§ Assignment: Search term "from": copy each line of the records that contains it.

○ ○ ○

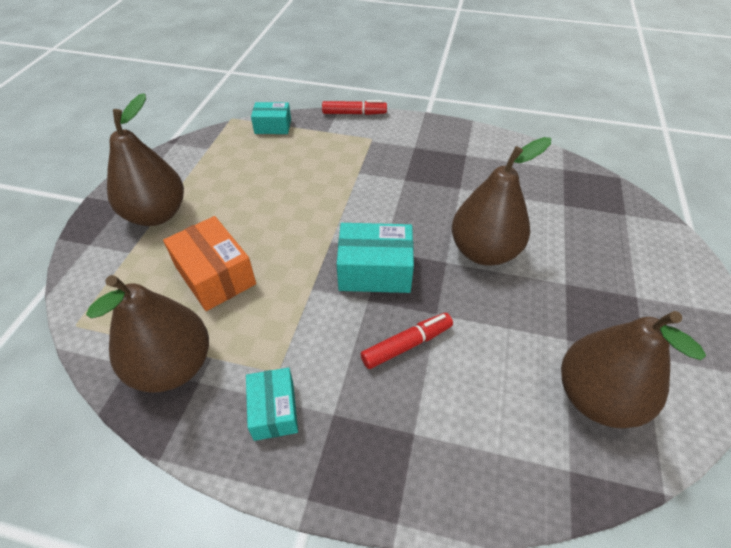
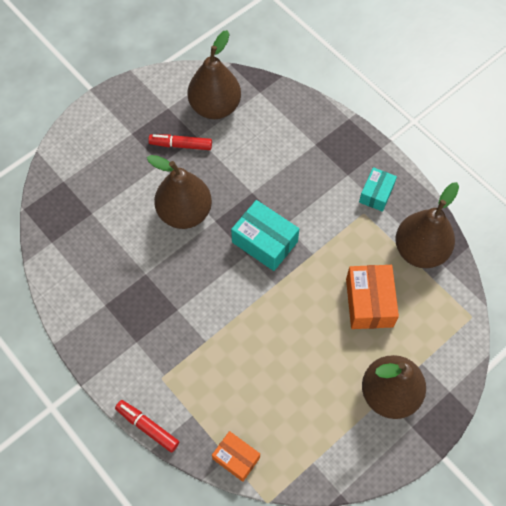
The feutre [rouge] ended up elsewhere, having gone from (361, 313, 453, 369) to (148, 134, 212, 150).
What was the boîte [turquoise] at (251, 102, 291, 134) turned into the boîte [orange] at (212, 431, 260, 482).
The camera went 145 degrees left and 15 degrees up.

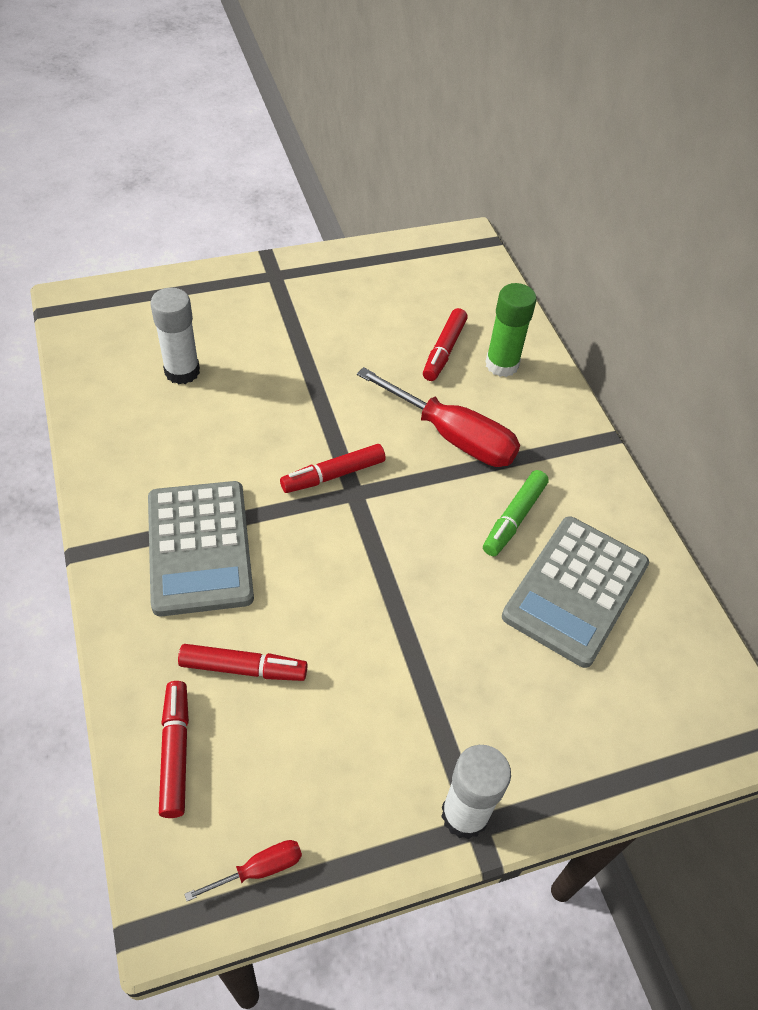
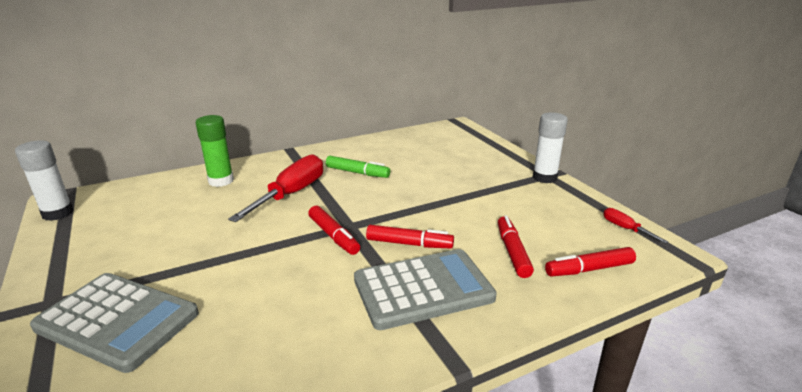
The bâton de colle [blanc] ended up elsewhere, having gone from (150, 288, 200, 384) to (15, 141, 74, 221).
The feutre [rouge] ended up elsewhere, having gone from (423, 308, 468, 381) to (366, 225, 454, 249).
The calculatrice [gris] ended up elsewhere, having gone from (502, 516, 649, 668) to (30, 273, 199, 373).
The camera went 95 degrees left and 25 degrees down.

○ ○ ○

§ Task response:
The feutre [rouge] ended up elsewhere, having gone from (361, 313, 453, 369) to (148, 134, 212, 150).
The bâton de colle [blanc] ended up elsewhere, having gone from (150, 288, 200, 384) to (15, 141, 74, 221).
The feutre [rouge] ended up elsewhere, having gone from (423, 308, 468, 381) to (366, 225, 454, 249).
The calculatrice [gris] ended up elsewhere, having gone from (502, 516, 649, 668) to (30, 273, 199, 373).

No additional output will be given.